Scene difference descriptions
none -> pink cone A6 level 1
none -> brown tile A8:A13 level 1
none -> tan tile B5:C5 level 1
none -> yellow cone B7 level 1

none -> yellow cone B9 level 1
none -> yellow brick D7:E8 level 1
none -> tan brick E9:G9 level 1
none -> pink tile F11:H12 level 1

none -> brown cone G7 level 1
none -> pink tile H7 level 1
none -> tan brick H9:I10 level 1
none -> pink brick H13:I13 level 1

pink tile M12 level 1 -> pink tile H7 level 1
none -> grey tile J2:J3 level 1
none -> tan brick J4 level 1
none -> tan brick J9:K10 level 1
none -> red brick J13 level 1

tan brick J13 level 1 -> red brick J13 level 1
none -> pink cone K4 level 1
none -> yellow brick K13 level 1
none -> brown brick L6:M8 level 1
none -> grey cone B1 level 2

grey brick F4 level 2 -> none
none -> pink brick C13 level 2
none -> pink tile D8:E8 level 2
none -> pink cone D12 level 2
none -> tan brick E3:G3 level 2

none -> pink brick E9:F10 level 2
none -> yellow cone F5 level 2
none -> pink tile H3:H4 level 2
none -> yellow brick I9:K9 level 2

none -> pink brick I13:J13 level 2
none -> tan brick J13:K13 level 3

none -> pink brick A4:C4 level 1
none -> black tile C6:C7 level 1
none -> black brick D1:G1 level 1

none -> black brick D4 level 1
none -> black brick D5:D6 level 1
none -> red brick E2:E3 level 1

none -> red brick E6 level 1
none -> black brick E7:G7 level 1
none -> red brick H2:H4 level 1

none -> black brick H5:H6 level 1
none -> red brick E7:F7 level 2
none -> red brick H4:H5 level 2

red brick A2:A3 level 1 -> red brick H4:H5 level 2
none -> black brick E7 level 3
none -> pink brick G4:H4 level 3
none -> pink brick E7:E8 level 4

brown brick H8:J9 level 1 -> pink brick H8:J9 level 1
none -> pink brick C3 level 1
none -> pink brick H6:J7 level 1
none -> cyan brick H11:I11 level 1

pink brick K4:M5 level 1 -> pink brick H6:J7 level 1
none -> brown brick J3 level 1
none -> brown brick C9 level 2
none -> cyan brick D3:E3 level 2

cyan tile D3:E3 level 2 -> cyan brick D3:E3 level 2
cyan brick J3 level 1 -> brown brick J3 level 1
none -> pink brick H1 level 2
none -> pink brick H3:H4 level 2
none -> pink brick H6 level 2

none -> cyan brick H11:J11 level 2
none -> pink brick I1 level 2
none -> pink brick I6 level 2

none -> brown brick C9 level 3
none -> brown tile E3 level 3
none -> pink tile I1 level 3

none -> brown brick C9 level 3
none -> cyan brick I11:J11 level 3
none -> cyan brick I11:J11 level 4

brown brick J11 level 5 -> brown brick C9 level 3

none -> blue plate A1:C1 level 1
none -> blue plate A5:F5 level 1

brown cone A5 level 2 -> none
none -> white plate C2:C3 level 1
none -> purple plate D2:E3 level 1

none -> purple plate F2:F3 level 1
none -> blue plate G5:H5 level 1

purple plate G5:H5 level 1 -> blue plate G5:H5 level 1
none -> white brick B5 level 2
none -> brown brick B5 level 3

The problem - Among the lines above, return each one holding the string "plate".

Task output -
none -> blue plate A1:C1 level 1
none -> blue plate A5:F5 level 1
none -> white plate C2:C3 level 1
none -> purple plate D2:E3 level 1
none -> purple plate F2:F3 level 1
none -> blue plate G5:H5 level 1
purple plate G5:H5 level 1 -> blue plate G5:H5 level 1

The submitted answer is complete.